Can you copy every line in the rows below word for word, leaving the pictures out of your answer?

===============

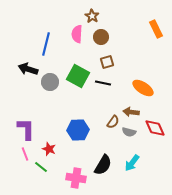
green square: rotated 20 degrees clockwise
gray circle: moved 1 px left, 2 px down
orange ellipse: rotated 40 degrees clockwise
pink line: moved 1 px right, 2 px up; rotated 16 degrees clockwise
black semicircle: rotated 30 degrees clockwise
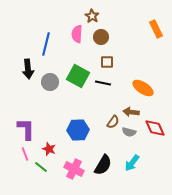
brown square: rotated 16 degrees clockwise
black arrow: rotated 114 degrees counterclockwise
pink cross: moved 2 px left, 9 px up; rotated 18 degrees clockwise
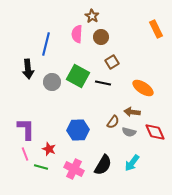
brown square: moved 5 px right; rotated 32 degrees counterclockwise
gray circle: moved 2 px right
brown arrow: moved 1 px right
red diamond: moved 4 px down
green line: rotated 24 degrees counterclockwise
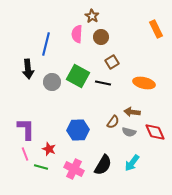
orange ellipse: moved 1 px right, 5 px up; rotated 20 degrees counterclockwise
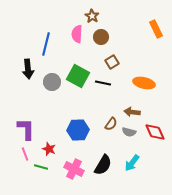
brown semicircle: moved 2 px left, 2 px down
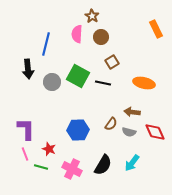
pink cross: moved 2 px left
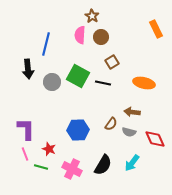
pink semicircle: moved 3 px right, 1 px down
red diamond: moved 7 px down
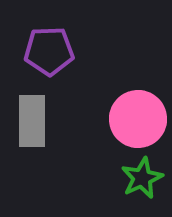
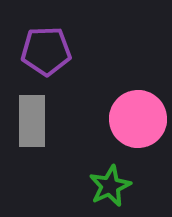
purple pentagon: moved 3 px left
green star: moved 32 px left, 8 px down
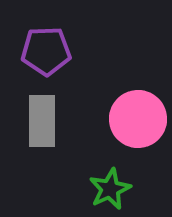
gray rectangle: moved 10 px right
green star: moved 3 px down
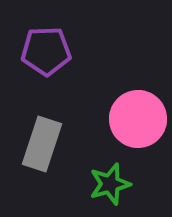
gray rectangle: moved 23 px down; rotated 18 degrees clockwise
green star: moved 5 px up; rotated 9 degrees clockwise
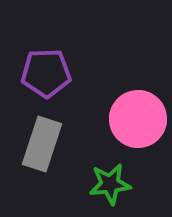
purple pentagon: moved 22 px down
green star: rotated 9 degrees clockwise
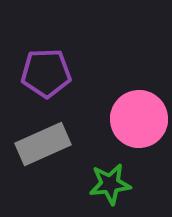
pink circle: moved 1 px right
gray rectangle: moved 1 px right; rotated 48 degrees clockwise
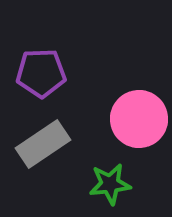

===============

* **CORRECT RESPONSE**:
green square: rotated 20 degrees clockwise
gray circle: moved 1 px left, 2 px down
orange ellipse: rotated 40 degrees clockwise
pink line: moved 1 px right, 2 px up; rotated 16 degrees clockwise
black semicircle: rotated 30 degrees clockwise
brown square: rotated 16 degrees clockwise
black arrow: rotated 114 degrees counterclockwise
pink cross: moved 2 px left, 9 px up; rotated 18 degrees clockwise
brown square: moved 5 px right; rotated 32 degrees counterclockwise
gray circle: moved 2 px right
brown arrow: moved 1 px right
red diamond: moved 4 px down
green line: rotated 24 degrees counterclockwise
orange ellipse: moved 1 px right, 5 px up; rotated 20 degrees counterclockwise
brown semicircle: moved 2 px left, 2 px down
pink cross: moved 2 px left
pink semicircle: moved 3 px right, 1 px down
red diamond: moved 7 px down
purple pentagon: moved 3 px left
green star: moved 32 px left, 8 px down
gray rectangle: moved 10 px right
green star: moved 3 px down
gray rectangle: moved 23 px down; rotated 18 degrees clockwise
green star: moved 5 px up; rotated 9 degrees clockwise
purple pentagon: moved 22 px down
green star: rotated 9 degrees clockwise
pink circle: moved 1 px right
gray rectangle: moved 1 px right; rotated 48 degrees clockwise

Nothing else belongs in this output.